= Beginning of Section =
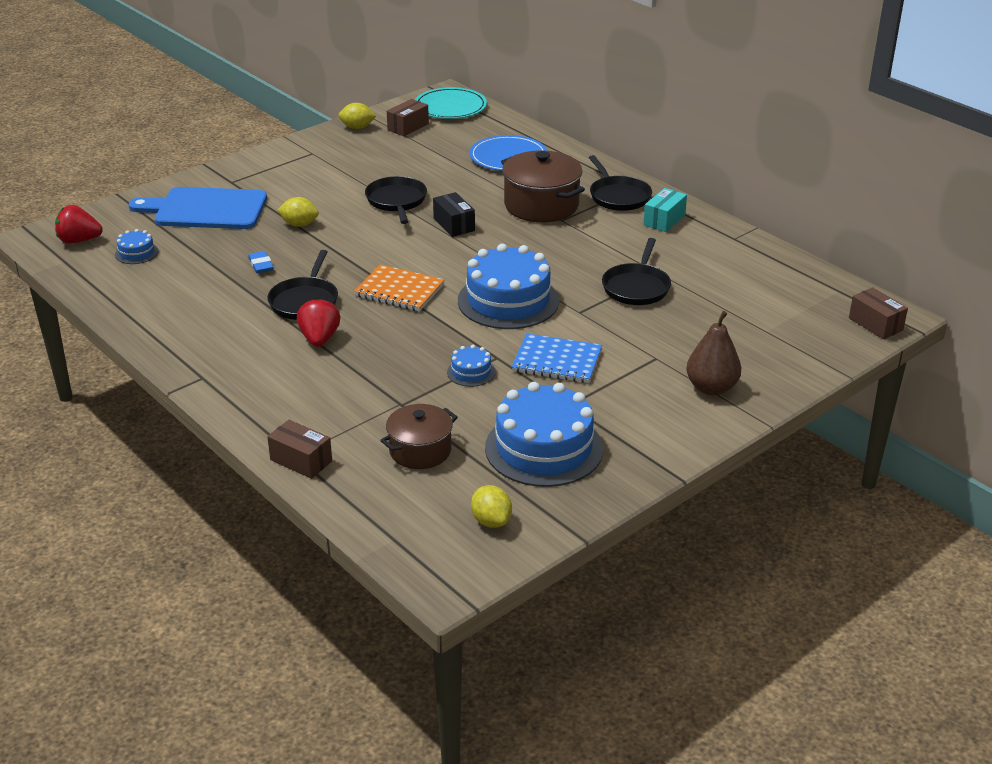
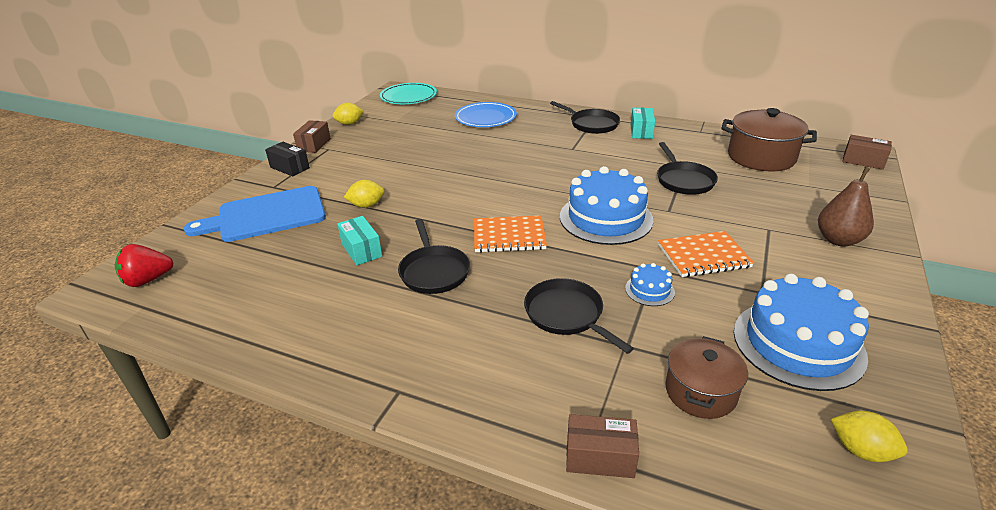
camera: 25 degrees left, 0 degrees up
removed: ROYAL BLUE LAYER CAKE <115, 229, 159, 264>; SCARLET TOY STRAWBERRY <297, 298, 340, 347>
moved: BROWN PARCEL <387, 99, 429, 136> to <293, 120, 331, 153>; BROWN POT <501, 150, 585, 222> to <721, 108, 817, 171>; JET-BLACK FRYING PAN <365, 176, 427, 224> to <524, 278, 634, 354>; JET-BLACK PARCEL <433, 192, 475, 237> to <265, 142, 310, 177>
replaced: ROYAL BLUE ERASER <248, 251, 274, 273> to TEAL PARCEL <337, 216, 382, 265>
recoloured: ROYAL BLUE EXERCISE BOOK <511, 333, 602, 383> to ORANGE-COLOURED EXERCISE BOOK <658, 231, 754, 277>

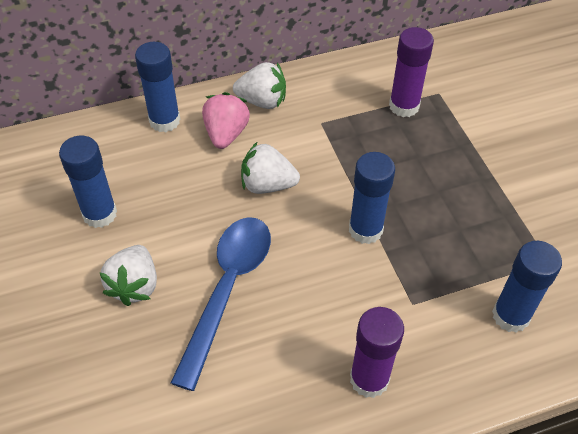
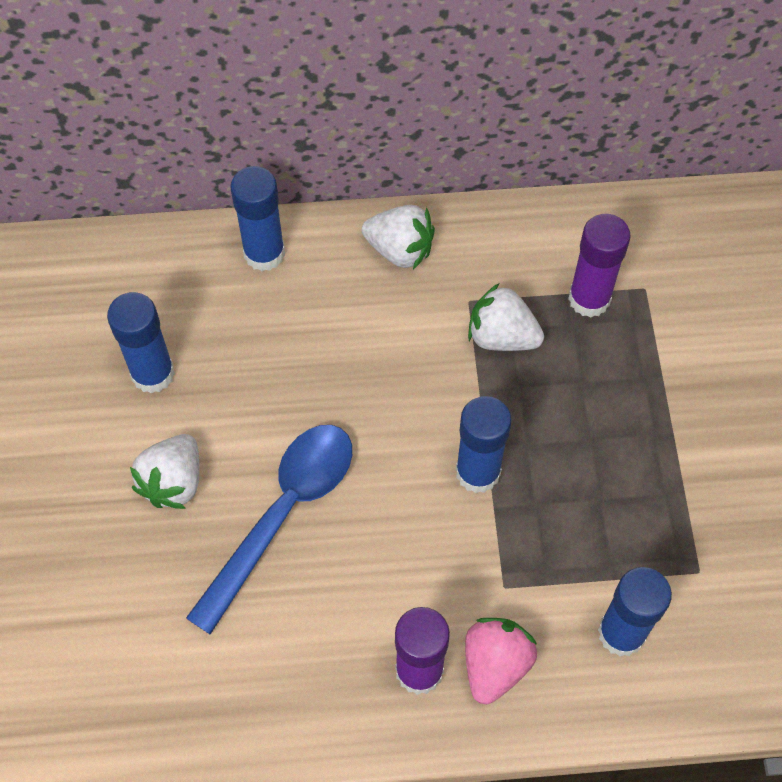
camera: 15 degrees right, 10 degrees up
moved: ROSY TOY STRAWBERRY <202, 92, 250, 149> to <465, 618, 537, 704>; SNOW-WHITE TOY STRAWBERRY <241, 142, 300, 194> to <468, 283, 544, 351>

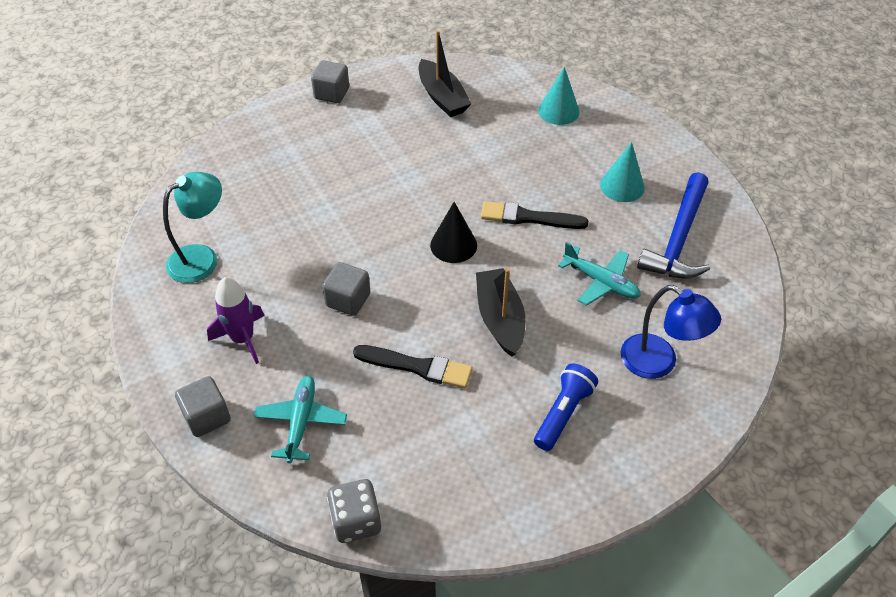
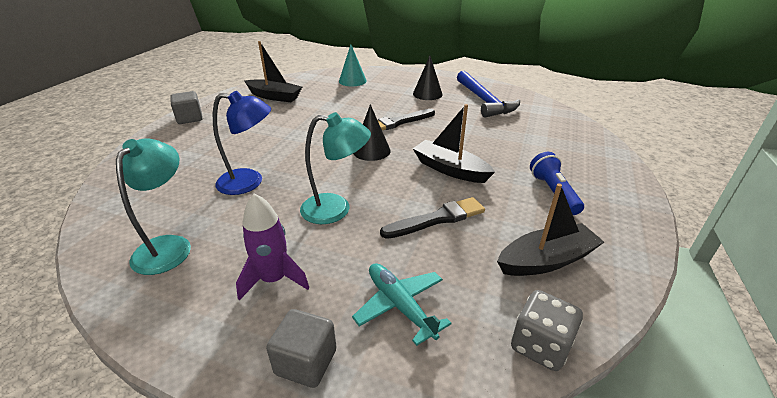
camera: 40 degrees left, 15 degrees down
removed: TEAL AEROPLANE <558, 242, 641, 306>
added: JET-BLACK BOAT <497, 184, 604, 276>
moved: ROYAL BLUE READING LAMP <621, 285, 721, 379> to <213, 91, 271, 195>
replaced: GREY SOLID CUBE <322, 262, 370, 316> to TEAL READING LAMP <300, 112, 371, 224>
recoloured: TEAL CONE SHAPE <600, 142, 645, 202> to JET-BLACK CONE SHAPE <413, 56, 443, 100>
= End of Section =
◆ **ABOUT THIS EXERCISE**: Say how many lines of the data above include the word "recoloured", and add nothing further.

◆ **SOLUTION TO THIS TASK**: 2